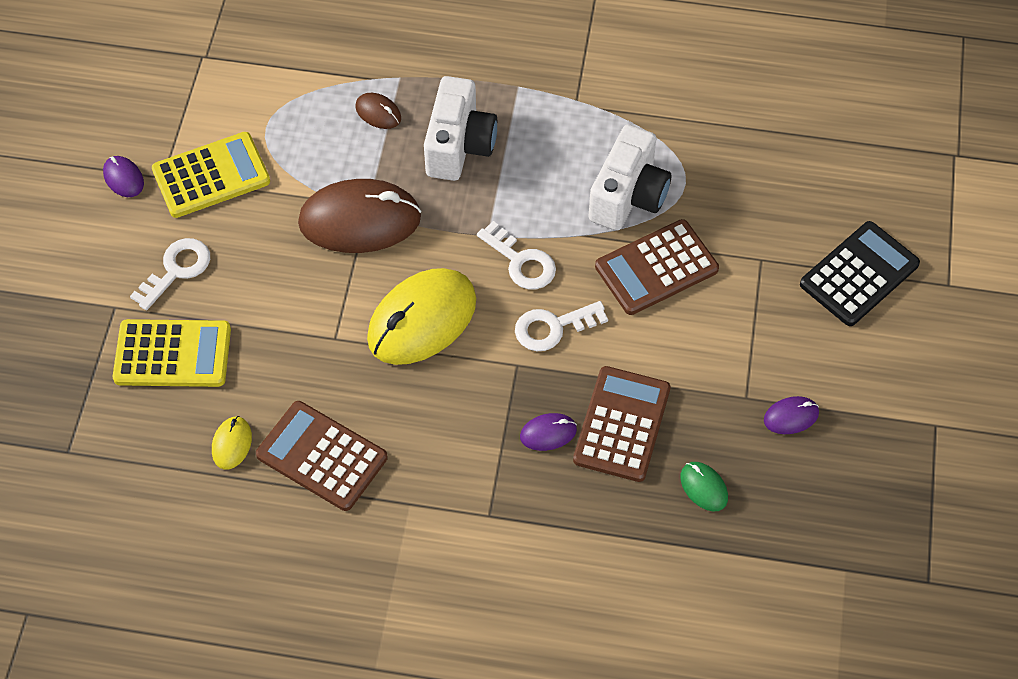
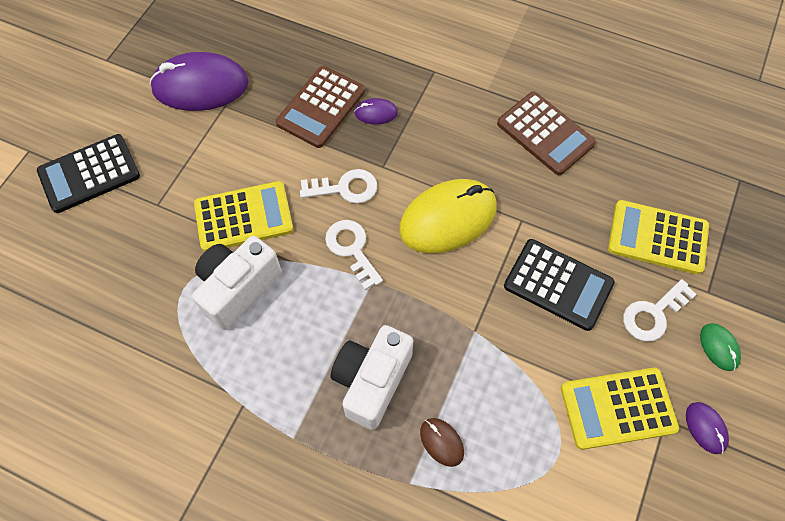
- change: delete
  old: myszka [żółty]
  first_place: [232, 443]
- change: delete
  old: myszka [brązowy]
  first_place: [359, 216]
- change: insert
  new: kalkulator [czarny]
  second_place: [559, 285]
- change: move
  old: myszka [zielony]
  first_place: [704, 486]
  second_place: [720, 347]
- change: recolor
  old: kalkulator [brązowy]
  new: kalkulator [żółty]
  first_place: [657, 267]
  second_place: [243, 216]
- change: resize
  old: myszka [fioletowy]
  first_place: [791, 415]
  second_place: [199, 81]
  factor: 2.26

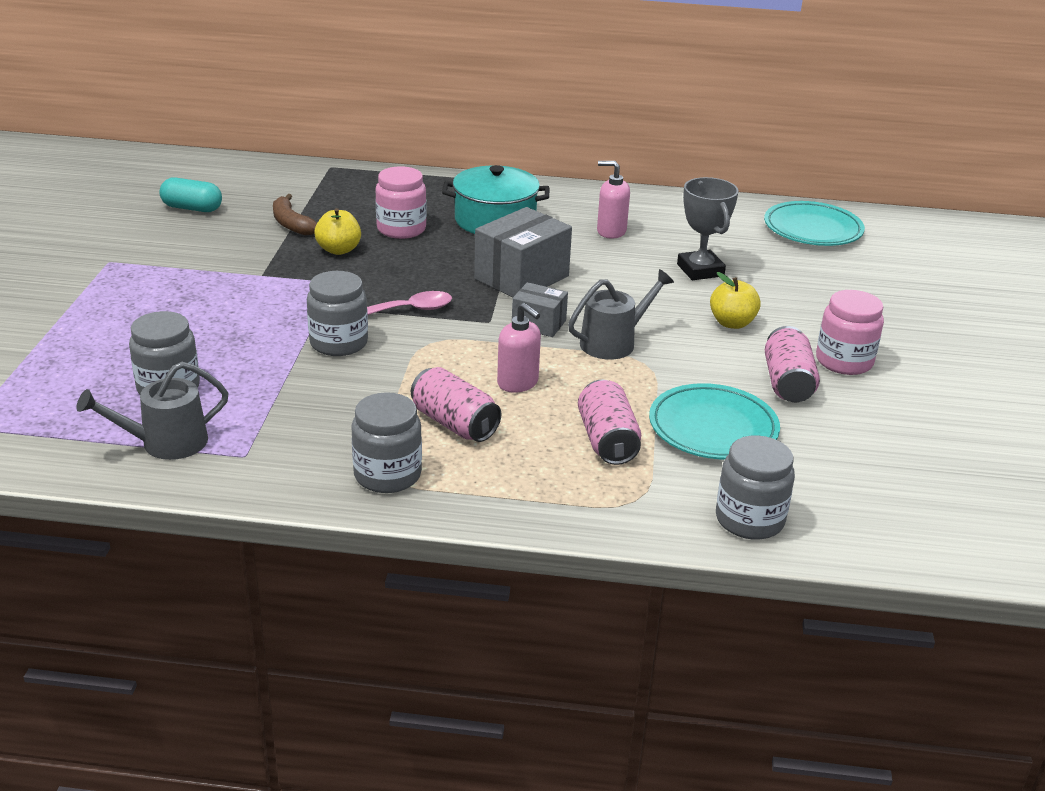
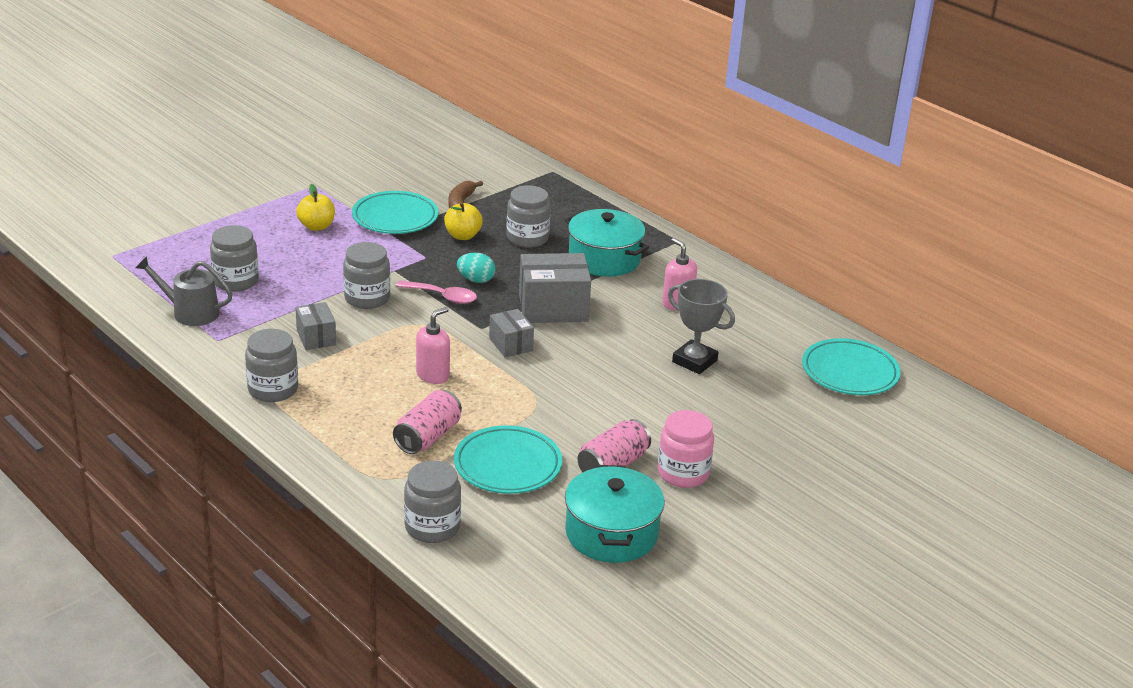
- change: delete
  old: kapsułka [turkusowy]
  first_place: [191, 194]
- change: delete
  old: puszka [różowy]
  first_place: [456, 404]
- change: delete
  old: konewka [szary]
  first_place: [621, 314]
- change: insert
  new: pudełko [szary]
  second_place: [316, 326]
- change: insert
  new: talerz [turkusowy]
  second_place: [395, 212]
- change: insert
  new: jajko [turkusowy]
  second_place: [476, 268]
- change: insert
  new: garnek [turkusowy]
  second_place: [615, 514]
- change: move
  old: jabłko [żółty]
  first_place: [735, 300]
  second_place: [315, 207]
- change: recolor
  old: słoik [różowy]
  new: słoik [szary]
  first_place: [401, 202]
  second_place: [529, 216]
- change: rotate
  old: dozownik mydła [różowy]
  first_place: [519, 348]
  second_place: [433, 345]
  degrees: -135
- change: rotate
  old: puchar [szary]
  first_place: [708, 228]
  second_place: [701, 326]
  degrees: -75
==
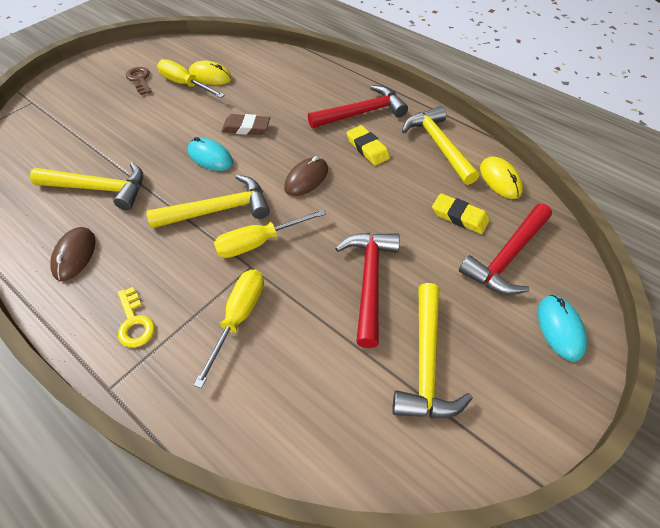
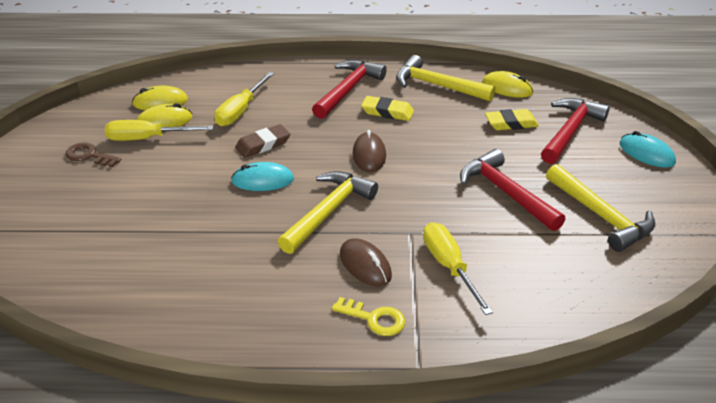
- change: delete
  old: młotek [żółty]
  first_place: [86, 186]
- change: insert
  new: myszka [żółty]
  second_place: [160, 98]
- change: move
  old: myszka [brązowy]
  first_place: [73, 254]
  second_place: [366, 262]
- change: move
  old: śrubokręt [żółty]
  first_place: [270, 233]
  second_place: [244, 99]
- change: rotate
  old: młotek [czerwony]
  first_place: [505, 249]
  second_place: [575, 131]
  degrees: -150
==
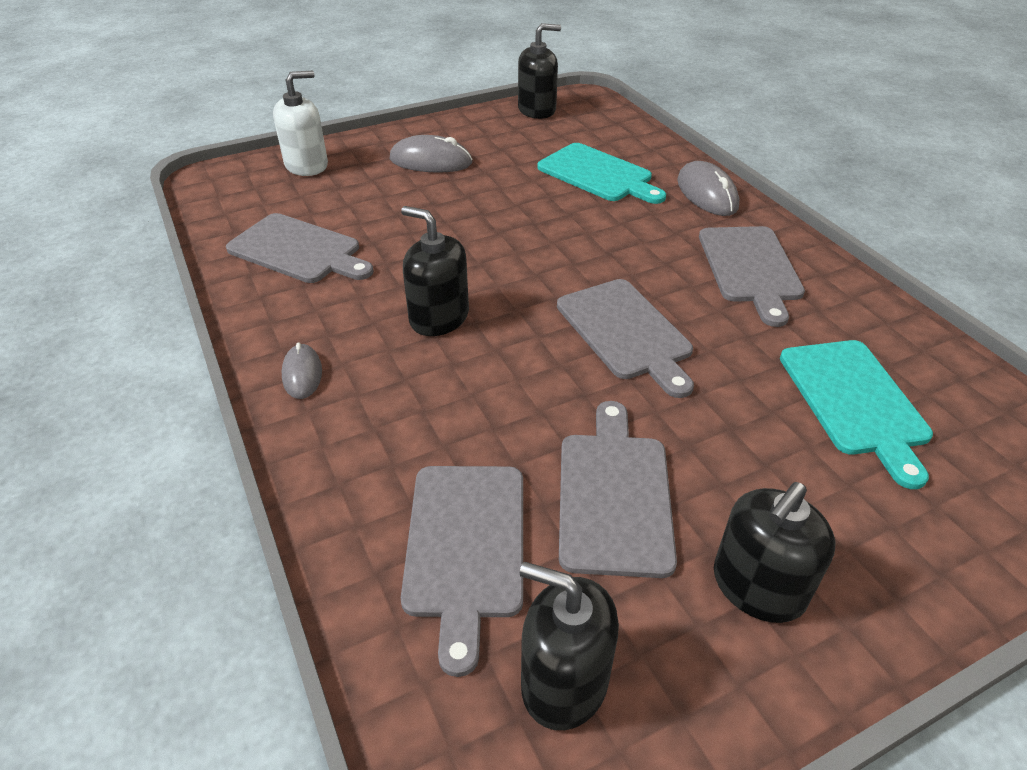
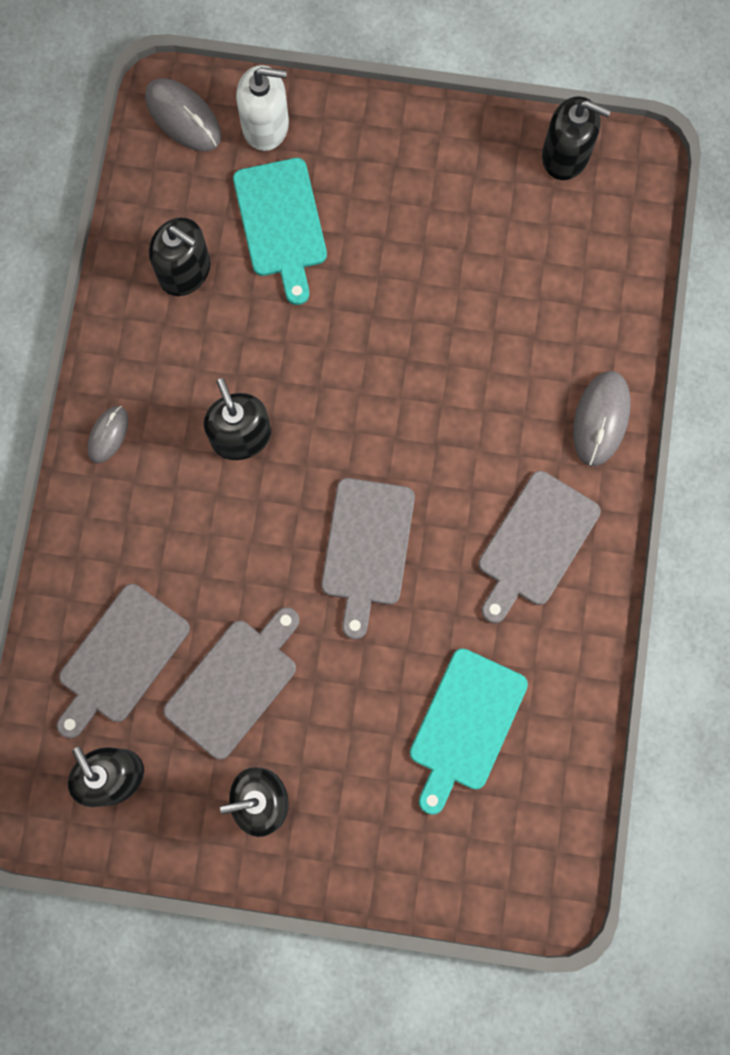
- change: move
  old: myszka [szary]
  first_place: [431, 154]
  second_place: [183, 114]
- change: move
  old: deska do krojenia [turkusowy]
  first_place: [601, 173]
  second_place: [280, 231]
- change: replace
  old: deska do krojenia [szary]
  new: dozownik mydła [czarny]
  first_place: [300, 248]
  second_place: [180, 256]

Exercise details
The string "kalkulator" may appear in lines of the entries above. Say how many such lines there are, as a number only.

Solution to the problem
3